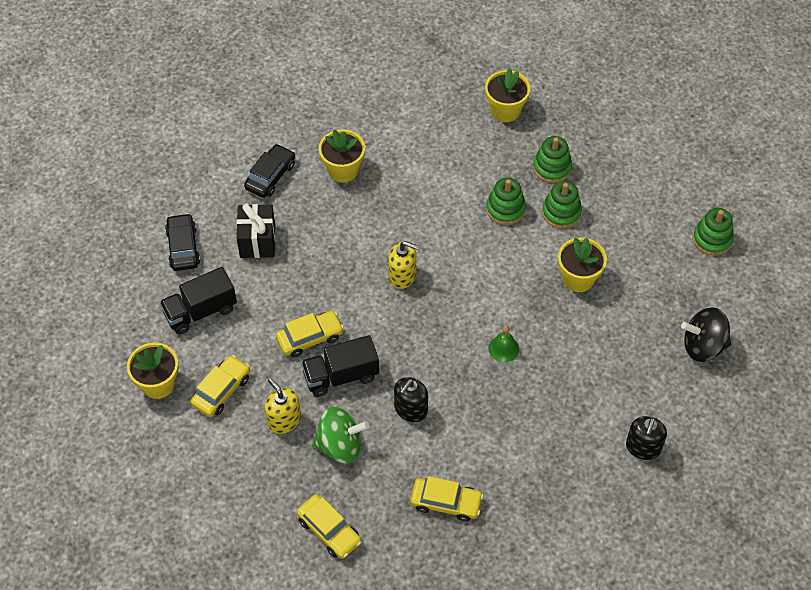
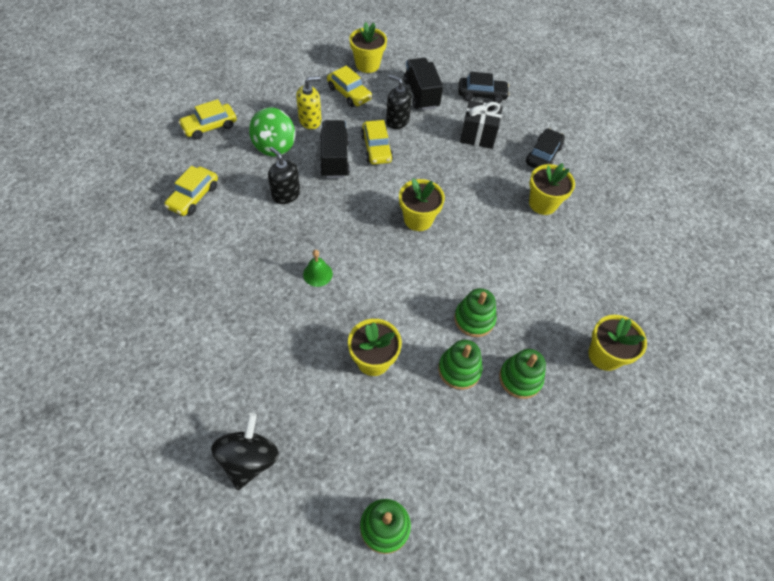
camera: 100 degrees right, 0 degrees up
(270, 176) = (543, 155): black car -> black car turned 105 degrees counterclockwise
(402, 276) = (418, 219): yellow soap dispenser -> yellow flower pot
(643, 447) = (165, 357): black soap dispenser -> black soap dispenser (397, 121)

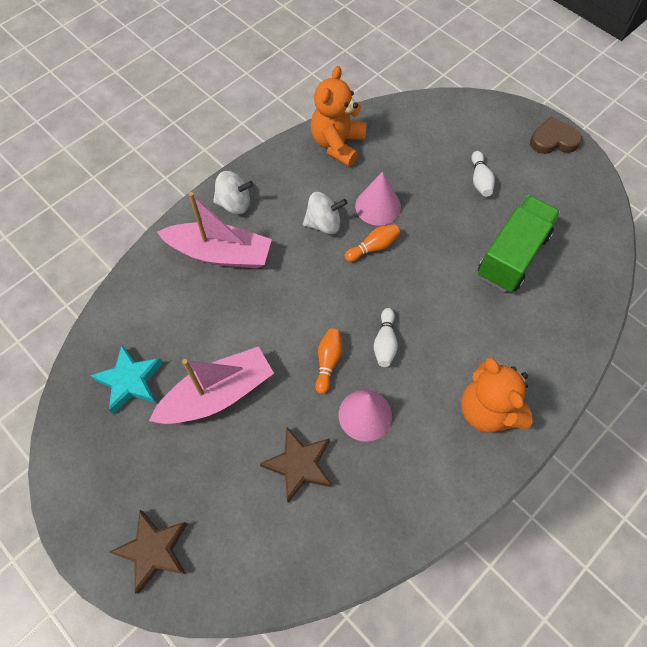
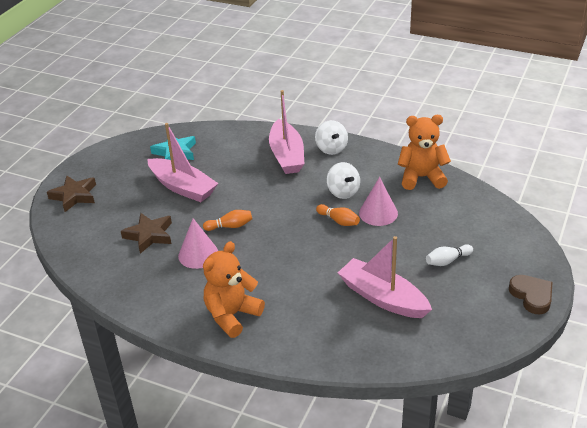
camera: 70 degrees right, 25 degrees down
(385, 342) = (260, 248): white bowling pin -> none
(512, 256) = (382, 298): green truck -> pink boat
......
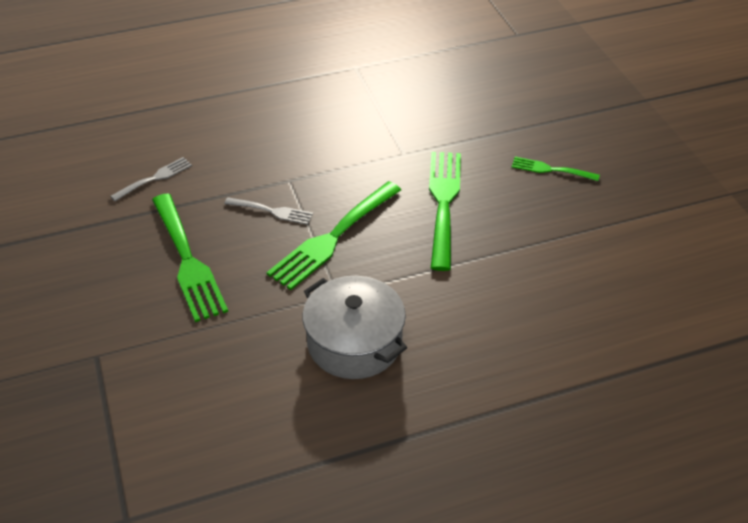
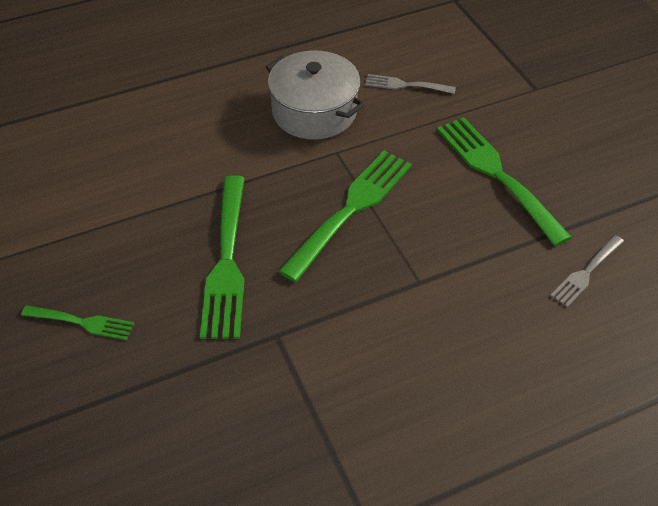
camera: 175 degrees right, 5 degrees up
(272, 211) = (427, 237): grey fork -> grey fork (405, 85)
......
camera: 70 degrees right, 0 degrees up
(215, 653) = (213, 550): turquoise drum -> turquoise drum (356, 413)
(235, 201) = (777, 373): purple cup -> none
......
- **YOUR TASK**
In the data above, take the line with "camera: 100 degrees right, 0 degrees up", the line with "(512, 256) = (382, 298): green", and every line between, and set them down exactly without pictures.

- **WRITTEN RESPONSE**
camera: 100 degrees right, 0 degrees up
(270, 176) = (543, 155): black car -> black car turned 105 degrees counterclockwise
(402, 276) = (418, 219): yellow soap dispenser -> yellow flower pot
(643, 447) = (165, 357): black soap dispenser -> black soap dispenser (397, 121)

camera: 70 degrees right, 25 degrees down
(385, 342) = (260, 248): white bowling pin -> none
(512, 256) = (382, 298): green truck -> pink boat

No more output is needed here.